* _Assignment_
The copy must hold exactly the lines from the one with "R9: 13 (3V3, N012) -> none" through the end of the listing below, and nothing else, with no pictures.

* _Available records_
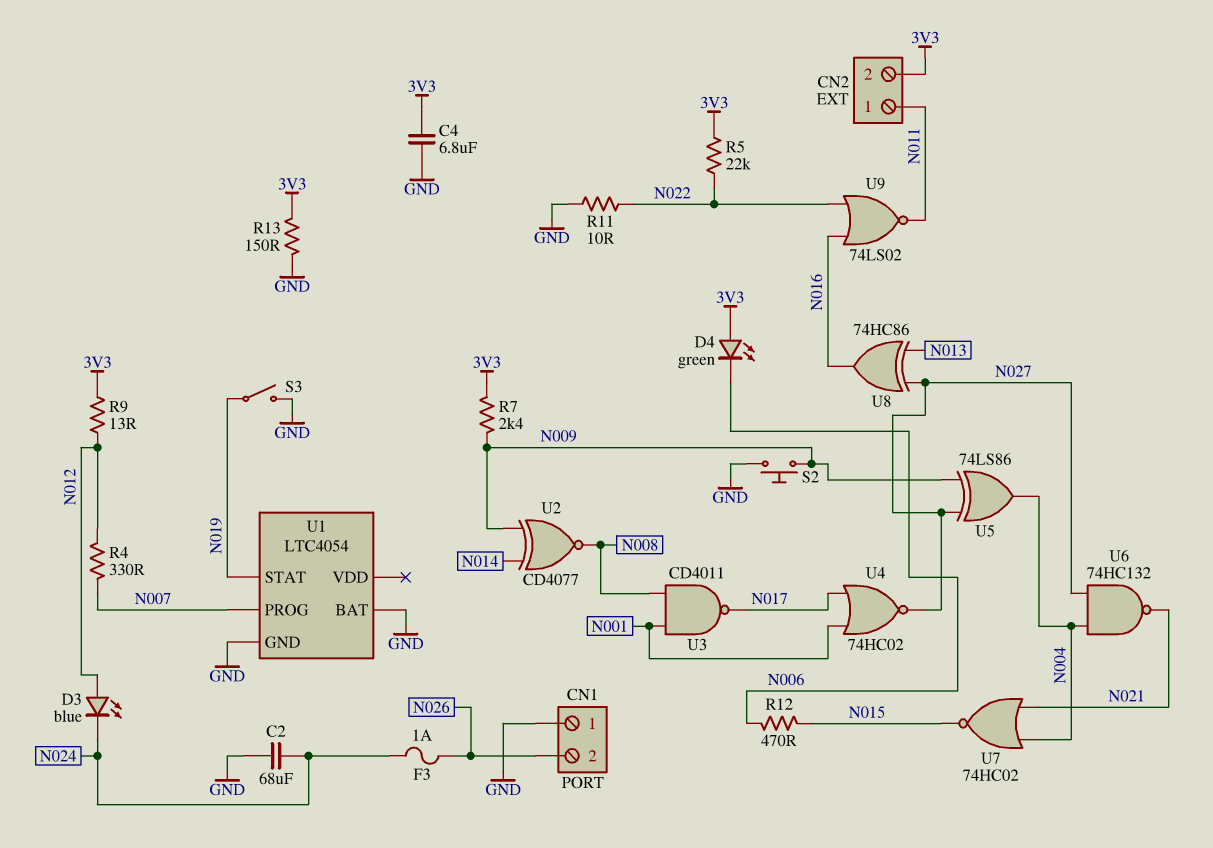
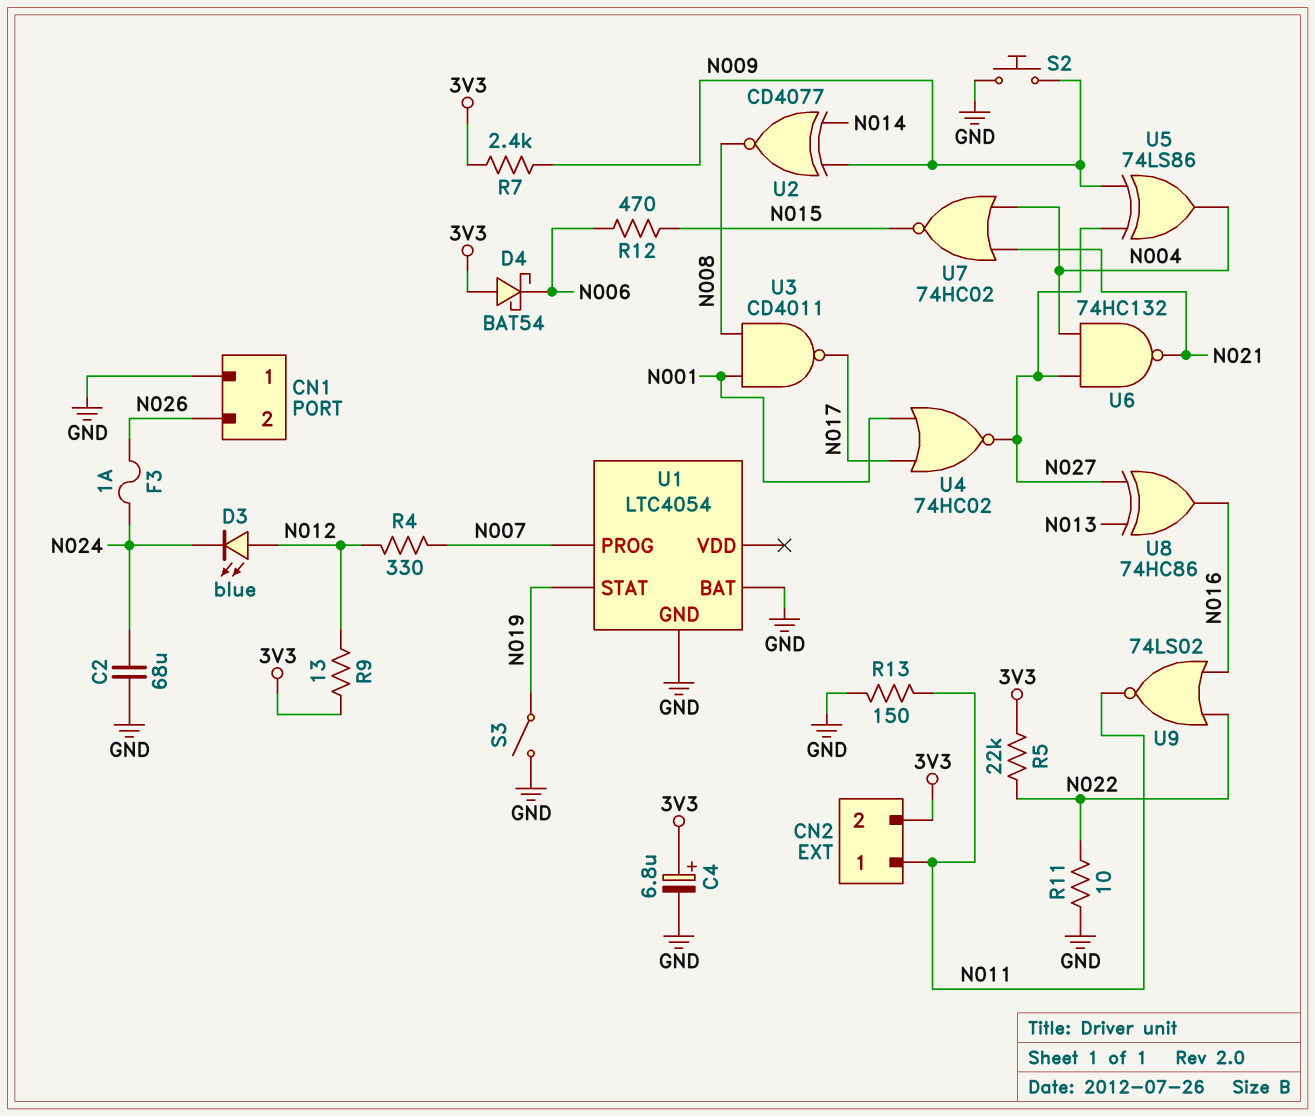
C4: 6.8uF (3V3, GND) -> 6.8uF (plus 3V3, minus GND)
D4: LED green (A 3V3, K N006) -> schottky BAT54 (A 3V3, K N006)
R13: 150 (3V3, GND) -> 150 (GND, N011)

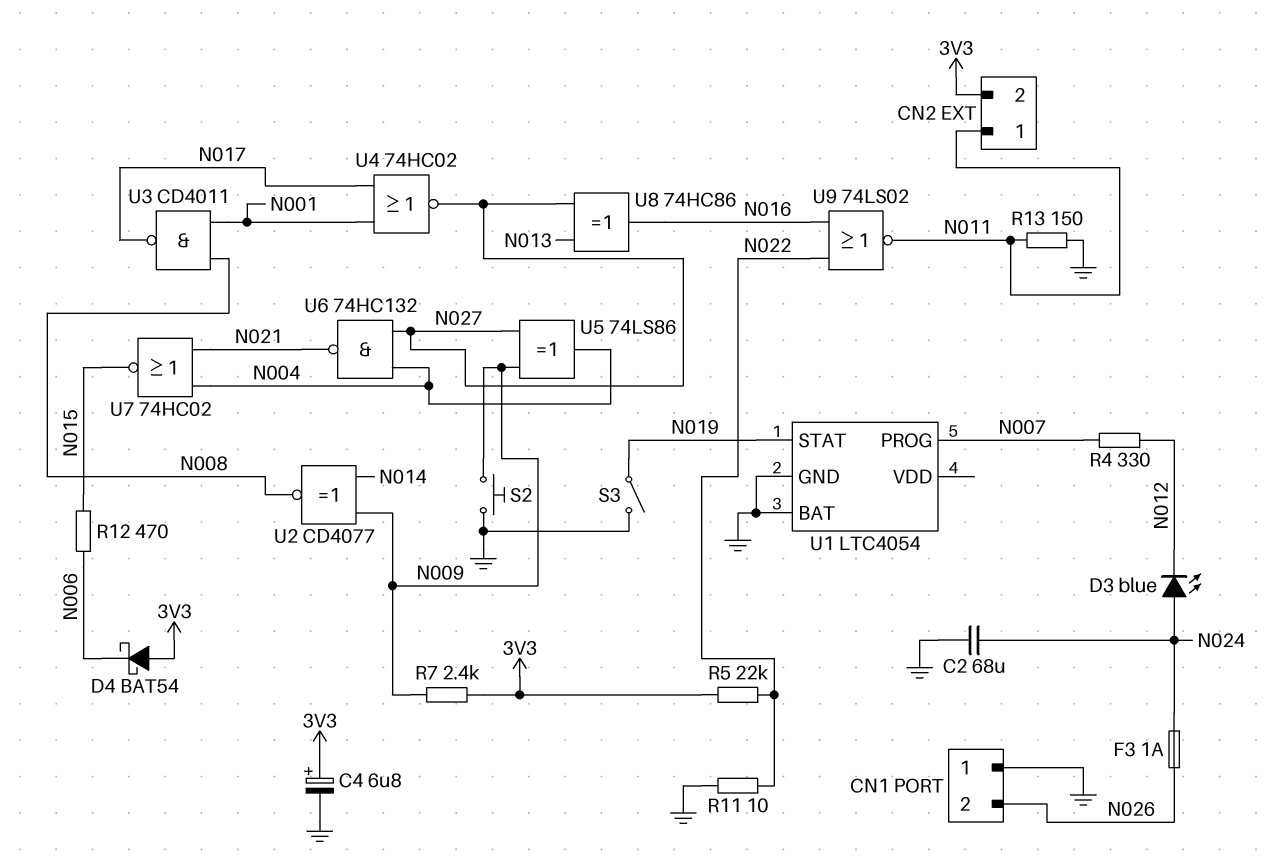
D3: LED blue (A N012, K N024) -> LED blue (A N024, K N012)
R9: 13 (3V3, N012) -> none

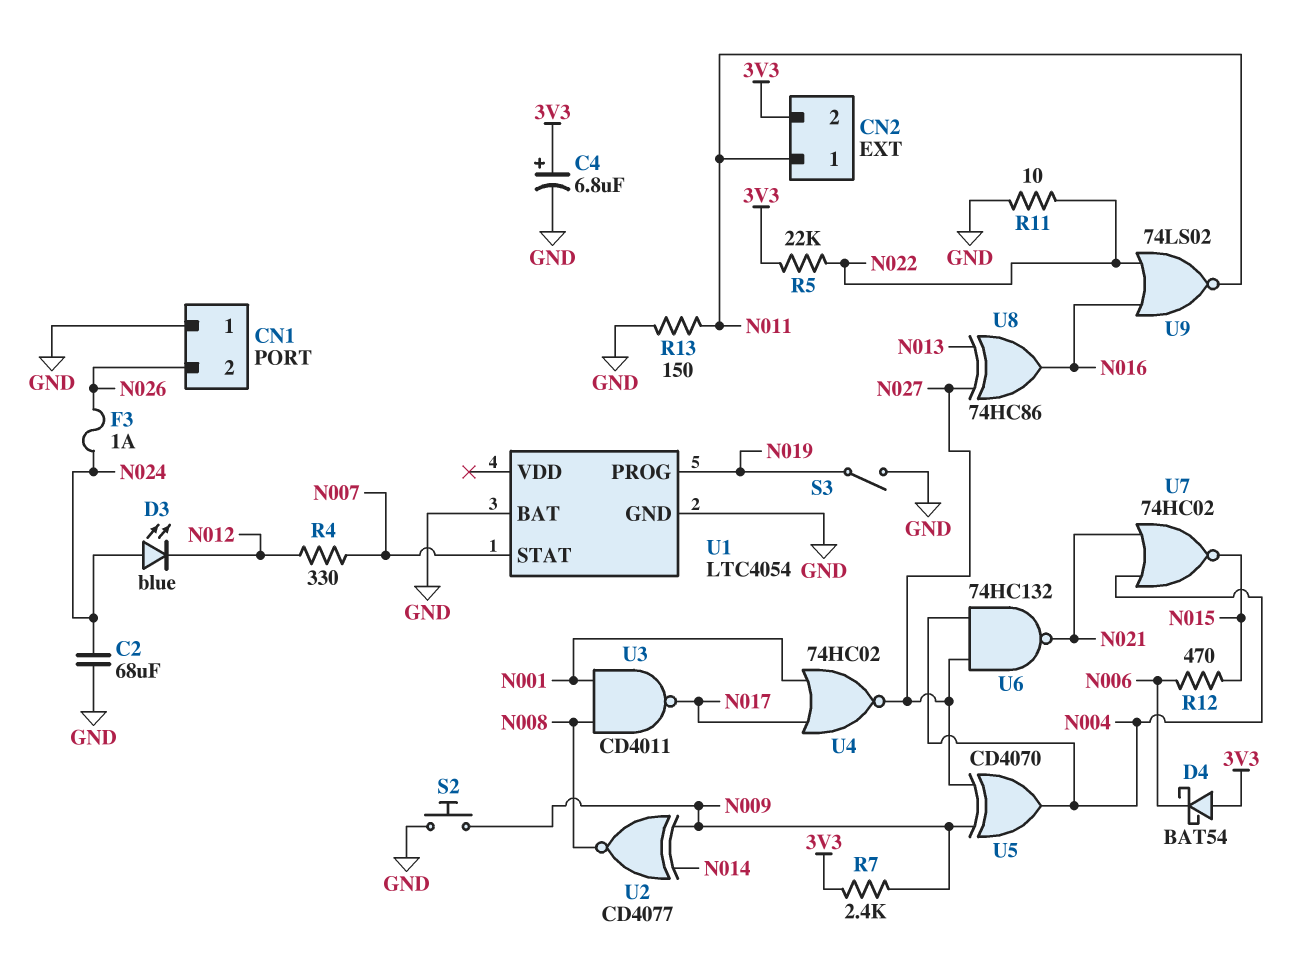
U1 pin PROG: N007 -> N019
U1 pin STAT: N019 -> N007
U5: XOR 74LS86 (in N009, in N027, out N004) -> XOR CD4070 (in N009, in N027, out N004)

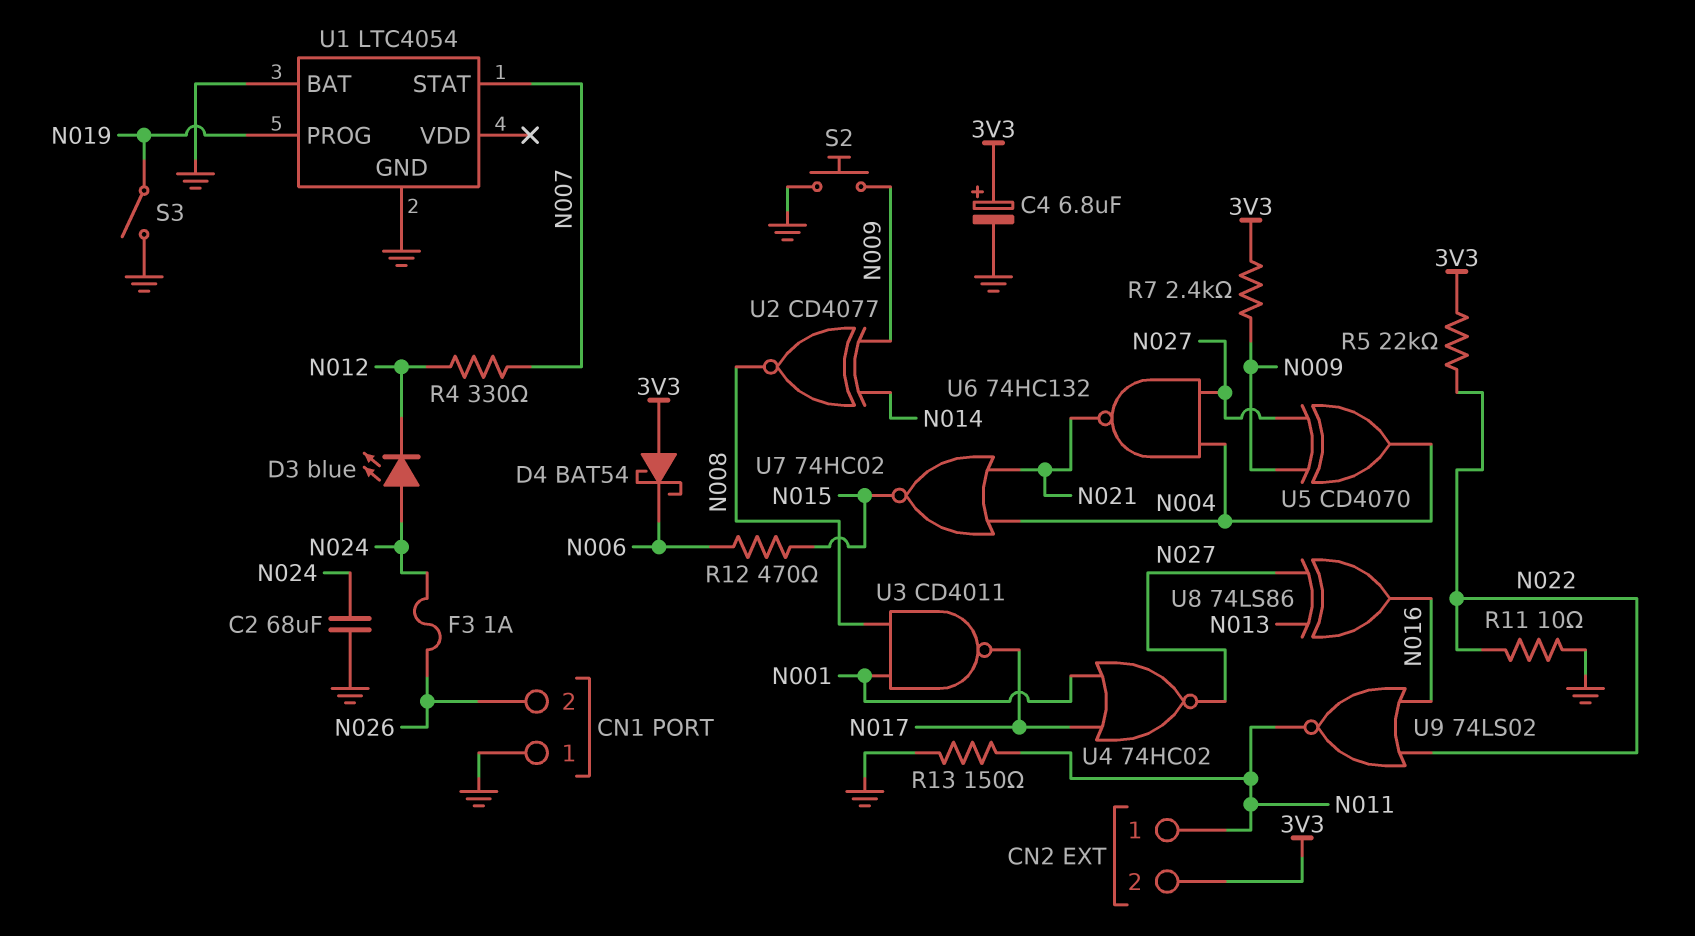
U8: XOR 74HC86 (in N013, in N027, out N016) -> XOR 74LS86 (in N013, in N027, out N016)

* _Result of this task_
R9: 13 (3V3, N012) -> none

U1 pin PROG: N007 -> N019
U1 pin STAT: N019 -> N007
U5: XOR 74LS86 (in N009, in N027, out N004) -> XOR CD4070 (in N009, in N027, out N004)

U8: XOR 74HC86 (in N013, in N027, out N016) -> XOR 74LS86 (in N013, in N027, out N016)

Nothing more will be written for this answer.